● **EXERCISE GOAL**
Give the listing again, word for word, and let no picture into it.

● **DATA**
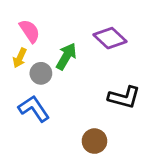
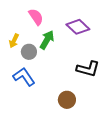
pink semicircle: (30, 31) -> (36, 17), moved

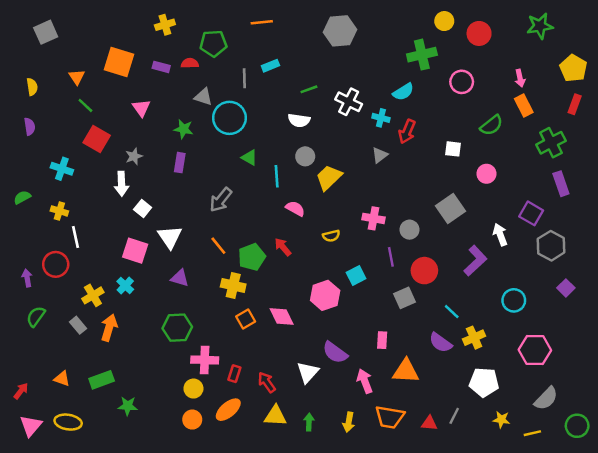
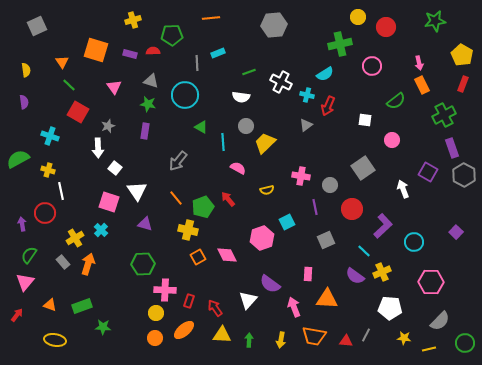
gray triangle: (203, 97) -> (151, 81), moved
green semicircle: (22, 197) -> (18, 159), size x1.6
gray hexagon: (551, 246) -> (464, 175), moved
purple L-shape: (475, 261) -> (383, 226), moved
red circle: (424, 271) -> (352, 209), moved
pink triangle: (31, 426) -> (25, 282), moved

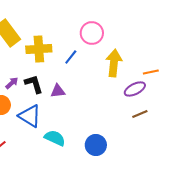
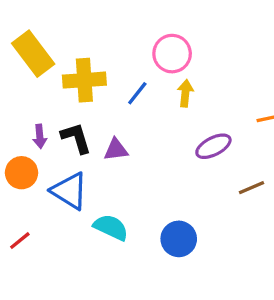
yellow arrow: (114, 63) -> (185, 93), moved, size x0.6
purple arrow: (12, 83) -> (40, 136), turned 128
purple ellipse: (135, 89) -> (213, 146), moved

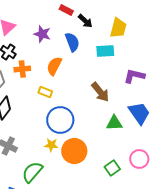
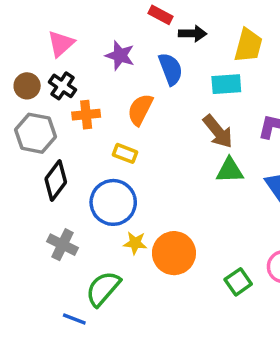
black arrow: (85, 21) -> (193, 34), turned -42
brown arrow: (100, 92) -> (218, 131), moved
blue circle: (60, 120) -> (113, 202), moved
green triangle: (114, 123) -> (230, 170), moved

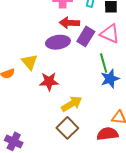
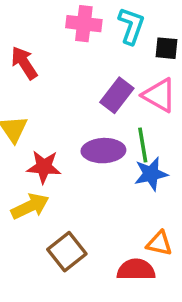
red arrow: (69, 23) -> (24, 63), moved, turned 48
purple ellipse: (58, 42) -> (103, 151), moved
yellow arrow: (72, 104) -> (30, 206), moved

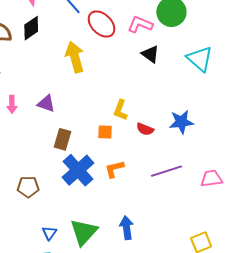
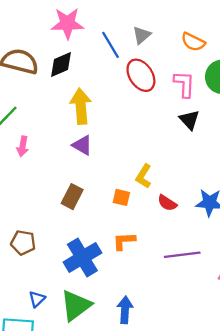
pink L-shape: (140, 24) -> (184, 84), turned 60
yellow arrow: (75, 57) -> (81, 106), moved
purple triangle: (46, 104) -> (82, 145), moved
blue cross: (78, 170) -> (82, 257), moved

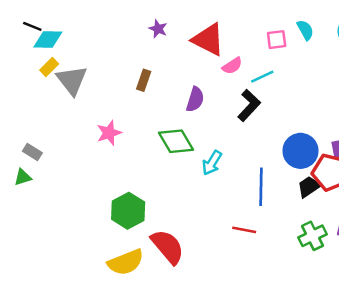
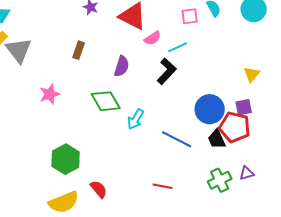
blue line: (261, 187) -> (177, 139), turned -64
black trapezoid: (309, 187) -> (217, 139), turned -80
red line: (244, 230) -> (163, 186), moved
red semicircle: (168, 247) -> (99, 189), size x0.6

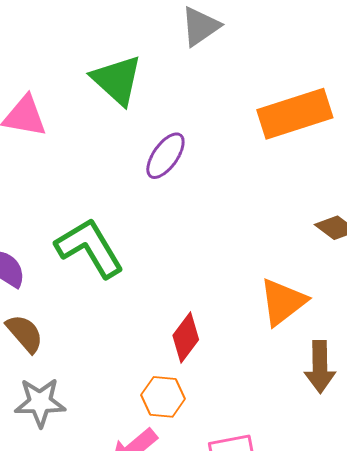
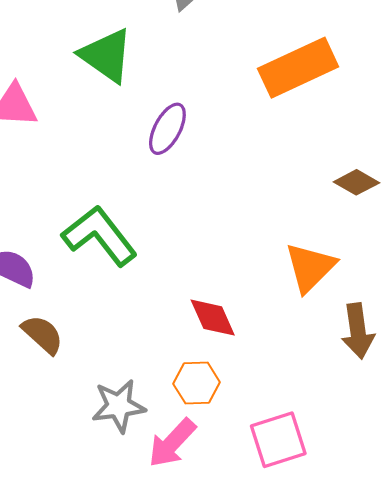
red diamond: (186, 337) -> (213, 318), turned -54
gray star: (40, 402) -> (119, 406), moved

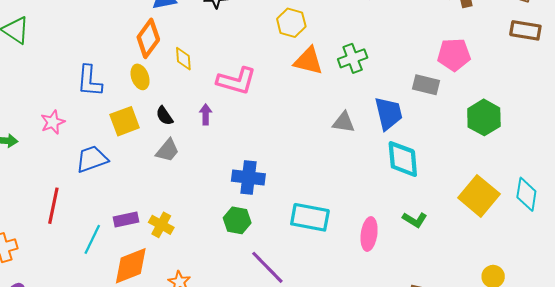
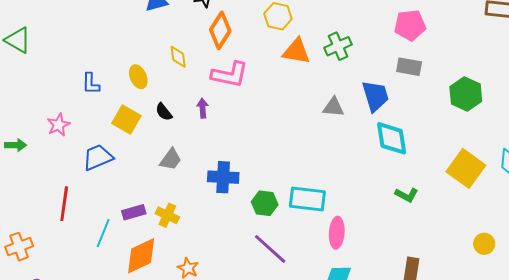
orange diamond: (148, 38) -> (220, 30), moved
pink pentagon: (454, 55) -> (410, 25), moved
blue L-shape: (89, 81) -> (91, 84), size x0.7
yellow square: (125, 121) -> (126, 119), turned -36
gray trapezoid: (168, 150) -> (171, 159), moved
blue cross: (248, 177) -> (223, 177), moved
green hexagon: (237, 220) -> (265, 203), moved
pink ellipse: (369, 234) -> (337, 233), moved

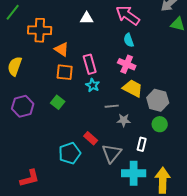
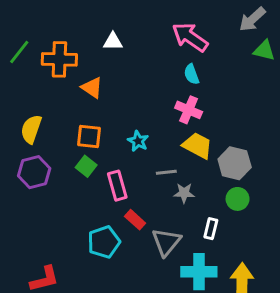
green line: (13, 12) -> (19, 52), moved
white triangle: (87, 18) -> (113, 42), moved
pink rectangle: (90, 64) -> (117, 186), moved
yellow semicircle: (15, 66) -> (31, 129), moved
orange square: (65, 72) -> (89, 137), moved

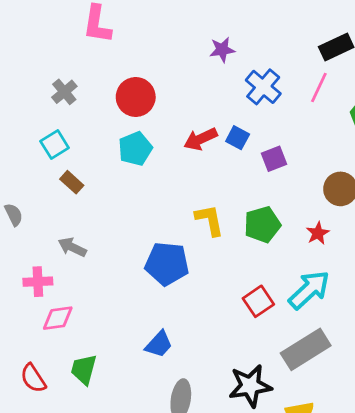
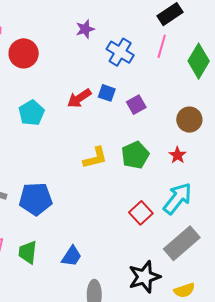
red circle: (136, 97) -> (24, 53), moved
yellow L-shape: (210, 220) -> (95, 158), turned 96
blue pentagon: (167, 264) -> (36, 199), moved
green trapezoid: (84, 369) -> (28, 252), moved

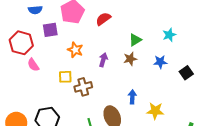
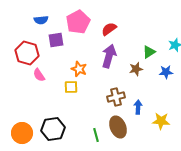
green triangle: (135, 40) -> (149, 52), moved
orange star: (75, 50) -> (79, 69), moved
purple arrow: (103, 60) -> (109, 56), moved, size x1.6
brown cross: (83, 87) -> (116, 97), moved

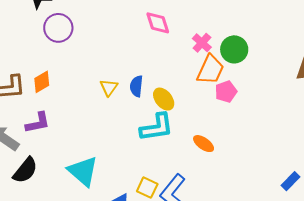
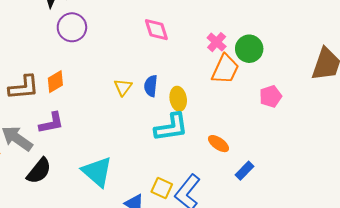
pink diamond: (158, 23) -> (156, 30), moved
pink pentagon: (226, 92) -> (271, 96), moved
yellow ellipse: (164, 99) -> (178, 99), turned 30
blue rectangle: (290, 181) -> (244, 171), moved

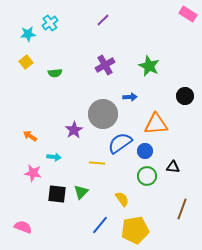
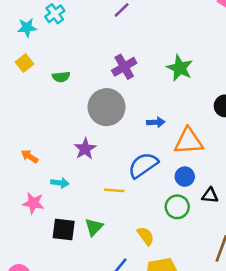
blue arrow: (130, 97) -> (156, 122), moved
gray circle: (103, 114) -> (107, 107), moved
blue circle: (145, 151) -> (185, 177), moved

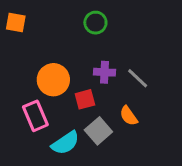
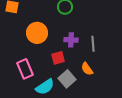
gray line: (138, 78) -> (93, 44), turned 42
orange circle: (53, 80) -> (37, 33), moved

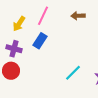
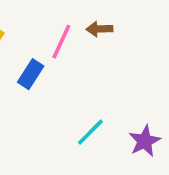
pink line: (43, 16) -> (61, 42), moved

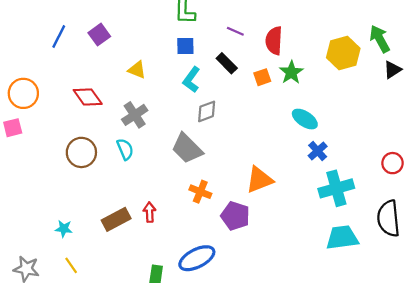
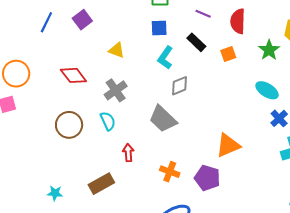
green star: (291, 72) -> (269, 50), moved
orange cross: (200, 192) -> (170, 172), moved
red arrow: (150, 212) -> (128, 153), moved

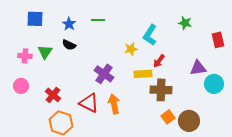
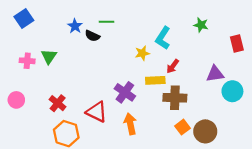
blue square: (35, 19) -> (24, 18), moved, turned -36
black semicircle: (69, 45) -> (92, 36), moved
purple cross: (104, 74) -> (125, 92), moved
pink circle: (21, 86) -> (16, 100), moved
orange arrow: (114, 104) -> (130, 124), moved

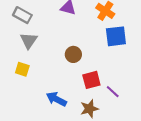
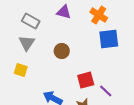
gray rectangle: (22, 15) -> (31, 21), moved
brown circle: (73, 54) -> (62, 51), moved

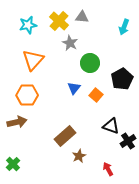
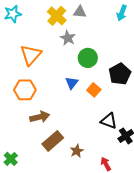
cyan star: (28, 25) -> (13, 14), moved
cyan arrow: (124, 27) -> (122, 13), moved
brown arrow: (17, 122) -> (40, 117), moved
brown rectangle: (65, 136) -> (53, 141), moved

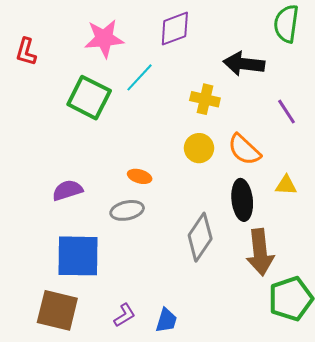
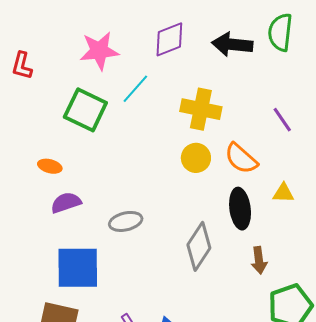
black arrow: (244, 64) -> (232, 44), moved
yellow cross: (205, 99) -> (201, 109), size x1.4
orange ellipse: (140, 176) -> (50, 166), moved
brown arrow: (260, 252) -> (259, 260), size x0.6

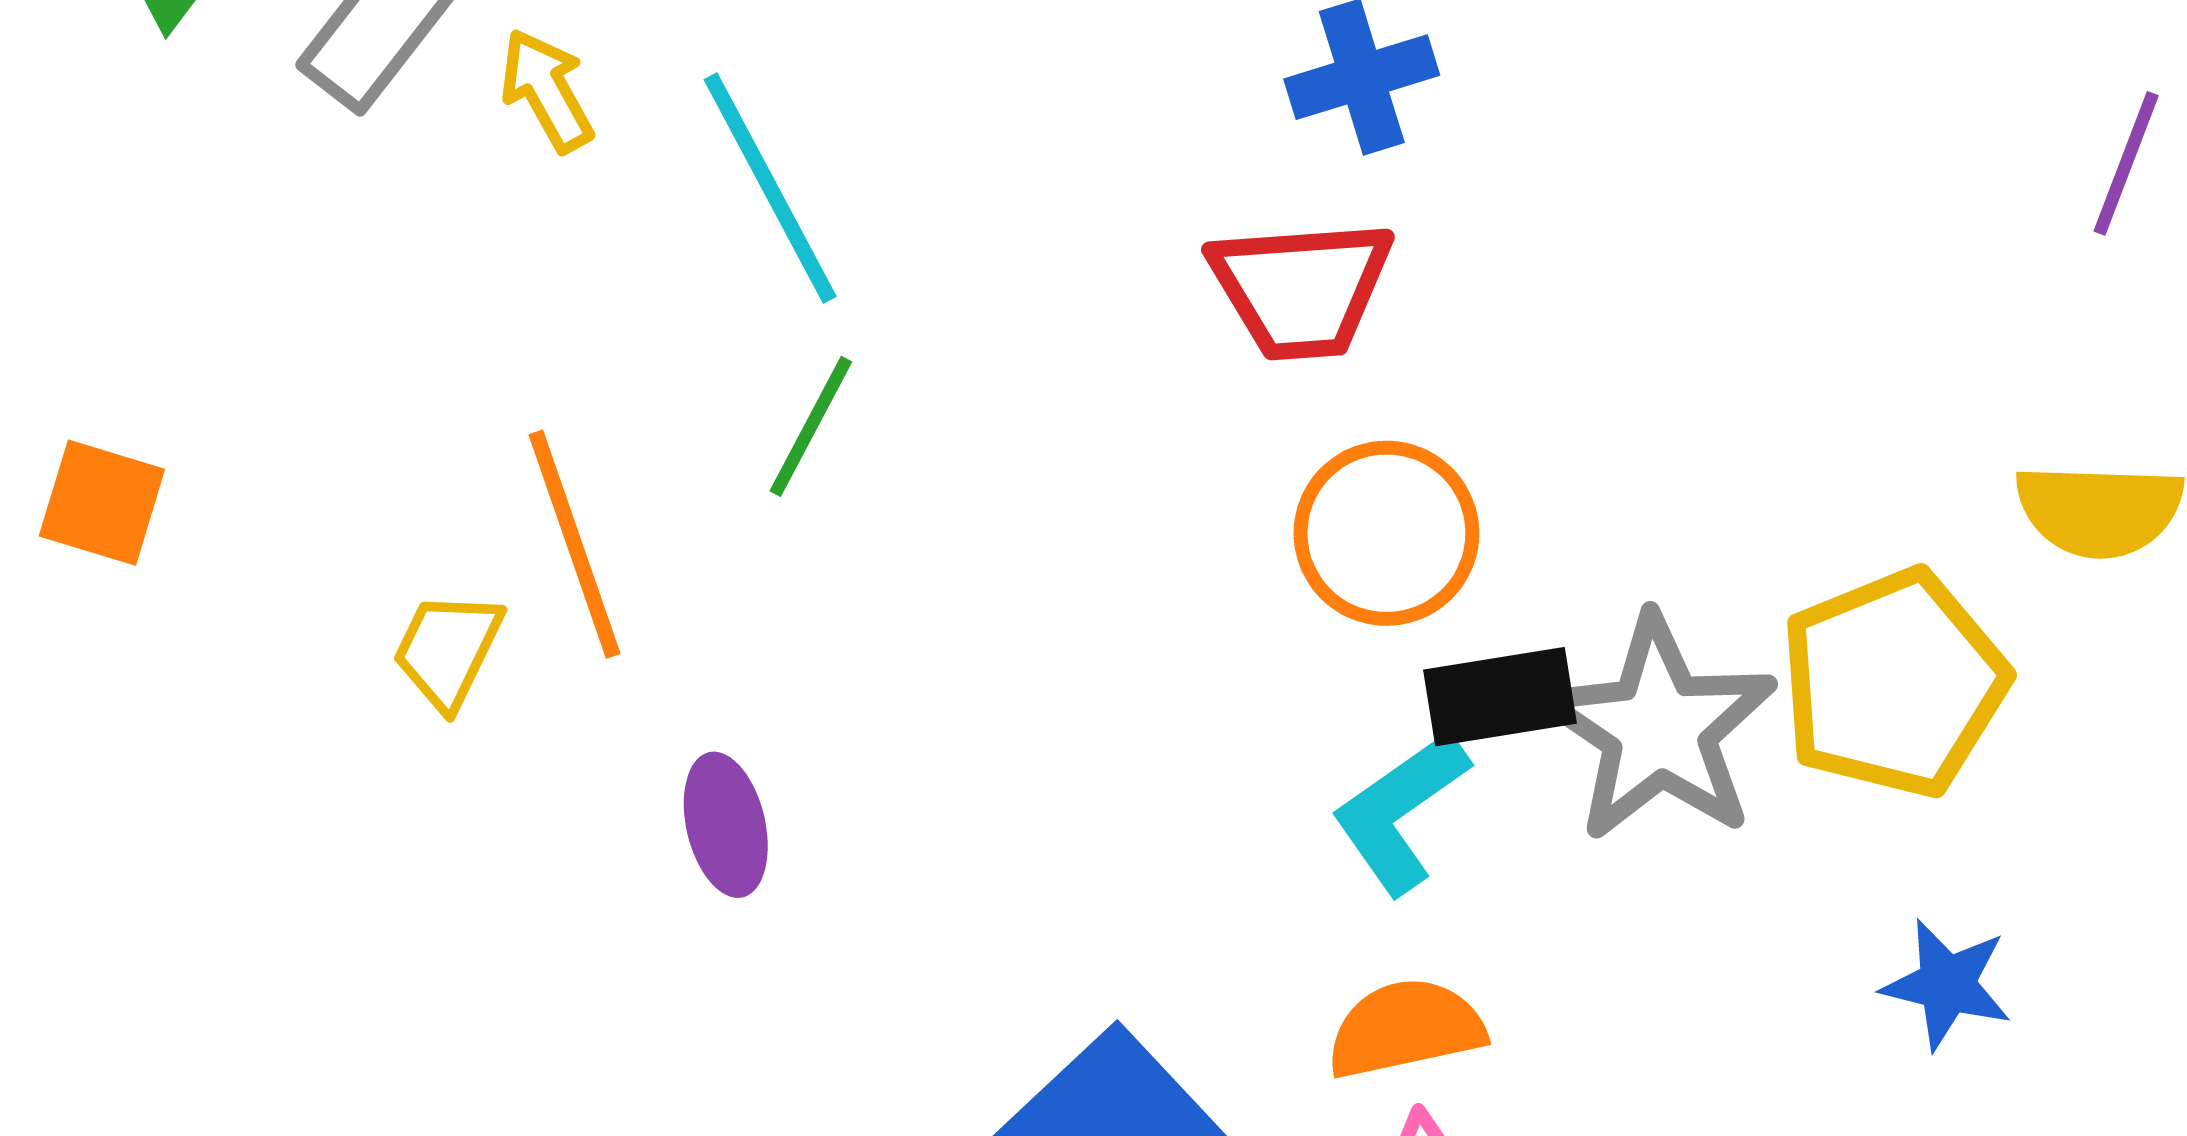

● **OUTPUT BELOW**
pink semicircle: (30, 31) -> (36, 17), moved

gray triangle: (203, 97) -> (151, 81), moved
green semicircle: (22, 197) -> (18, 159), size x1.6
gray hexagon: (551, 246) -> (464, 175), moved
purple L-shape: (475, 261) -> (383, 226), moved
red circle: (424, 271) -> (352, 209), moved
pink triangle: (31, 426) -> (25, 282), moved

yellow arrow: (114, 63) -> (185, 93), moved, size x0.6
purple arrow: (12, 83) -> (40, 136), turned 128
purple ellipse: (135, 89) -> (213, 146), moved

black arrow: (85, 21) -> (193, 34), turned -42
brown arrow: (100, 92) -> (218, 131), moved
blue circle: (60, 120) -> (113, 202), moved
green triangle: (114, 123) -> (230, 170), moved

red arrow: (69, 23) -> (24, 63), moved, turned 48
purple ellipse: (58, 42) -> (103, 151), moved
yellow arrow: (72, 104) -> (30, 206), moved

pink L-shape: (140, 24) -> (184, 84), turned 60
yellow arrow: (75, 57) -> (81, 106), moved
purple triangle: (46, 104) -> (82, 145), moved
blue cross: (78, 170) -> (82, 257), moved

blue line: (261, 187) -> (177, 139), turned -64
black trapezoid: (309, 187) -> (217, 139), turned -80
red line: (244, 230) -> (163, 186), moved
red semicircle: (168, 247) -> (99, 189), size x0.6

red diamond: (186, 337) -> (213, 318), turned -54
gray star: (40, 402) -> (119, 406), moved

orange diamond: (148, 38) -> (220, 30), moved
pink pentagon: (454, 55) -> (410, 25), moved
blue L-shape: (89, 81) -> (91, 84), size x0.7
yellow square: (125, 121) -> (126, 119), turned -36
gray trapezoid: (168, 150) -> (171, 159), moved
blue cross: (248, 177) -> (223, 177), moved
green hexagon: (237, 220) -> (265, 203), moved
pink ellipse: (369, 234) -> (337, 233), moved

green line: (13, 12) -> (19, 52), moved
white triangle: (87, 18) -> (113, 42), moved
pink rectangle: (90, 64) -> (117, 186), moved
yellow semicircle: (15, 66) -> (31, 129), moved
orange square: (65, 72) -> (89, 137), moved

red circle: (136, 97) -> (24, 53), moved
yellow L-shape: (210, 220) -> (95, 158), turned 96
blue pentagon: (167, 264) -> (36, 199), moved
green trapezoid: (84, 369) -> (28, 252), moved

green triangle: (135, 40) -> (149, 52), moved
orange star: (75, 50) -> (79, 69), moved
purple arrow: (103, 60) -> (109, 56), moved, size x1.6
brown cross: (83, 87) -> (116, 97), moved

pink diamond: (158, 23) -> (156, 30), moved
pink pentagon: (226, 92) -> (271, 96), moved
yellow ellipse: (164, 99) -> (178, 99), turned 30
blue rectangle: (290, 181) -> (244, 171), moved

blue arrow: (130, 97) -> (156, 122), moved
gray circle: (103, 114) -> (107, 107), moved
blue circle: (145, 151) -> (185, 177), moved

gray line: (138, 78) -> (93, 44), turned 42
orange circle: (53, 80) -> (37, 33), moved

pink line: (43, 16) -> (61, 42), moved

green star: (291, 72) -> (269, 50), moved
orange cross: (200, 192) -> (170, 172), moved
red arrow: (150, 212) -> (128, 153), moved

blue square: (35, 19) -> (24, 18), moved, turned -36
black semicircle: (69, 45) -> (92, 36), moved
purple cross: (104, 74) -> (125, 92), moved
pink circle: (21, 86) -> (16, 100), moved
orange arrow: (114, 104) -> (130, 124), moved

gray rectangle: (22, 15) -> (31, 21), moved
brown circle: (73, 54) -> (62, 51), moved

cyan star: (28, 25) -> (13, 14), moved
cyan arrow: (124, 27) -> (122, 13), moved
brown arrow: (17, 122) -> (40, 117), moved
brown rectangle: (65, 136) -> (53, 141), moved

black arrow: (244, 64) -> (232, 44), moved
yellow cross: (205, 99) -> (201, 109), size x1.4
orange ellipse: (140, 176) -> (50, 166), moved
brown arrow: (260, 252) -> (259, 260), size x0.6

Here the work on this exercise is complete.